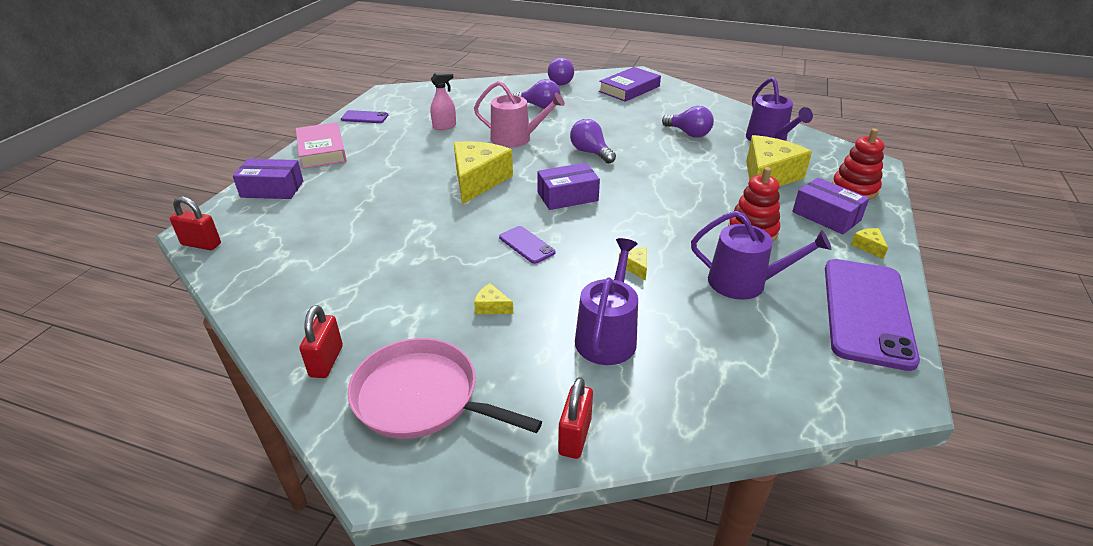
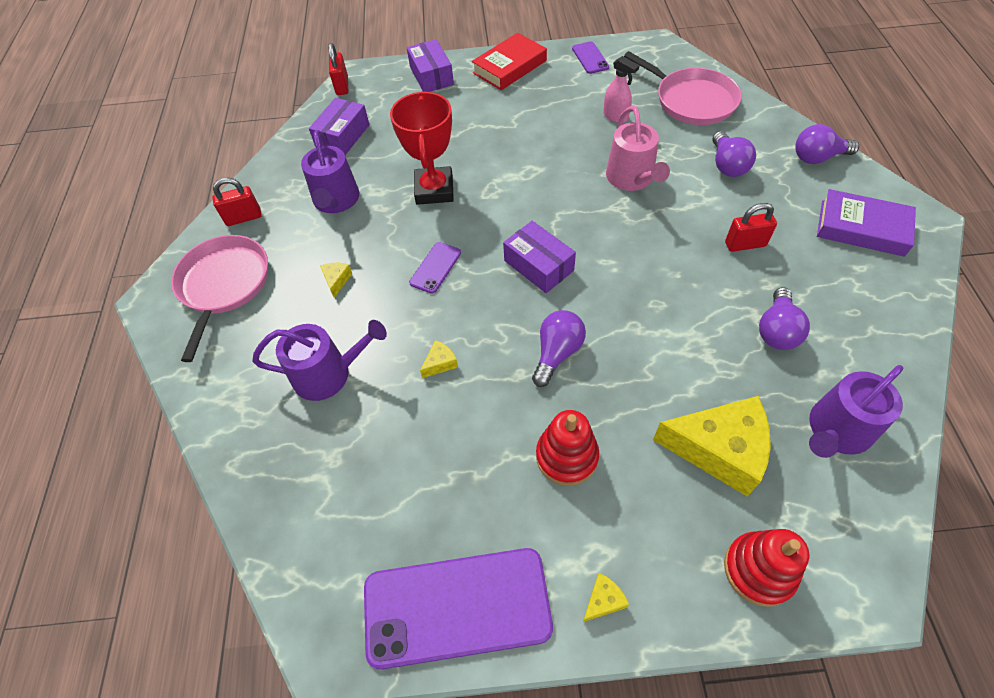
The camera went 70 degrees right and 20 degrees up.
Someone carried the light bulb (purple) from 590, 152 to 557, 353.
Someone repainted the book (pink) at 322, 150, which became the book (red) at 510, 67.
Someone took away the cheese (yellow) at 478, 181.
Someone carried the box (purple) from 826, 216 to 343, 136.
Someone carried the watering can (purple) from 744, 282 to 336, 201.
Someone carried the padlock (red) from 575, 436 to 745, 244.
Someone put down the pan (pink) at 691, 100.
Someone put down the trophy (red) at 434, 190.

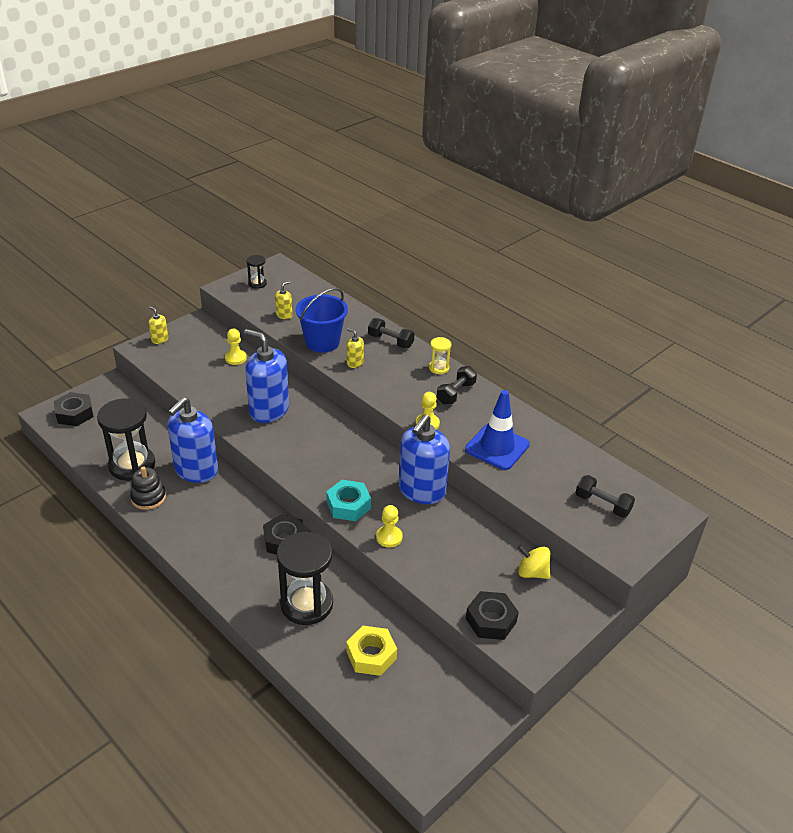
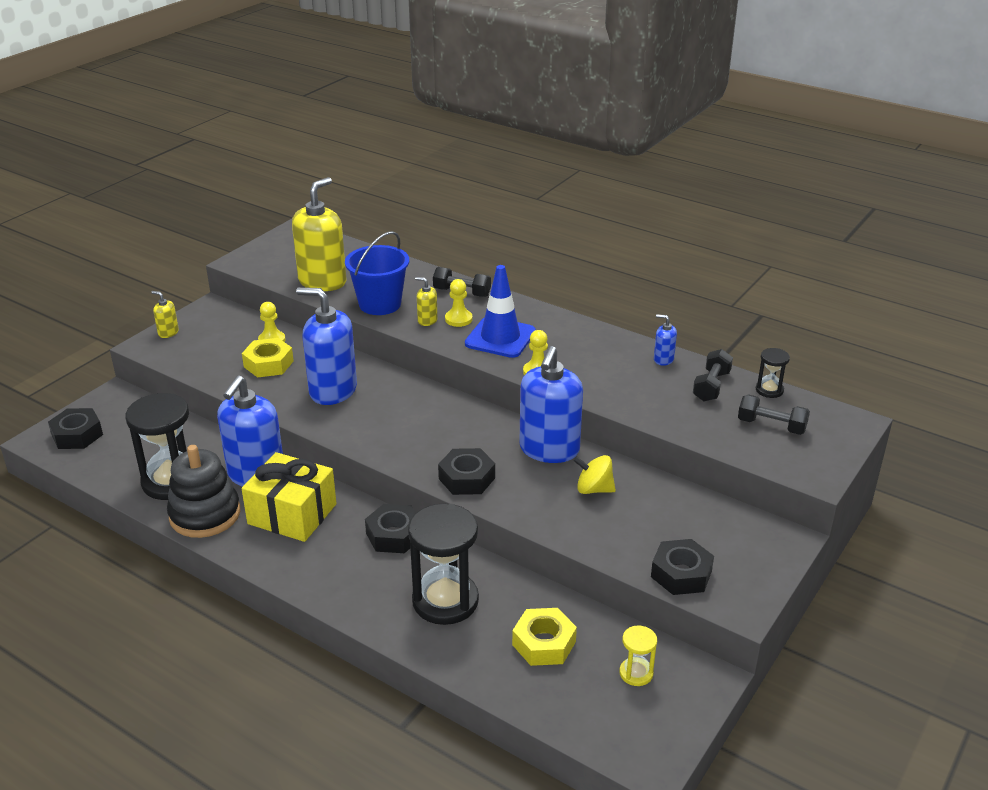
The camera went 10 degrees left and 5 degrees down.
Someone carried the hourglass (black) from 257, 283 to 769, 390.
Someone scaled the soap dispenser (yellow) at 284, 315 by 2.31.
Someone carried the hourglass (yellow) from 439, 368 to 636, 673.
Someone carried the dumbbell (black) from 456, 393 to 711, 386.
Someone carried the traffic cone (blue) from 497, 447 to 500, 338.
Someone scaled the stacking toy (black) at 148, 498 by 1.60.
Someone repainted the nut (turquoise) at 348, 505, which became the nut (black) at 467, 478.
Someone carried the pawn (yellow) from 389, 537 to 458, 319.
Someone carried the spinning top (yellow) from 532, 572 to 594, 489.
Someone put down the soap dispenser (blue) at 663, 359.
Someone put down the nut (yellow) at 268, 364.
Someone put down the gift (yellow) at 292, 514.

● ● ● ● ●

Instructions to follow
After counting the lines of the records above that hold the word "purple", give the total and nothing else.

Reply
3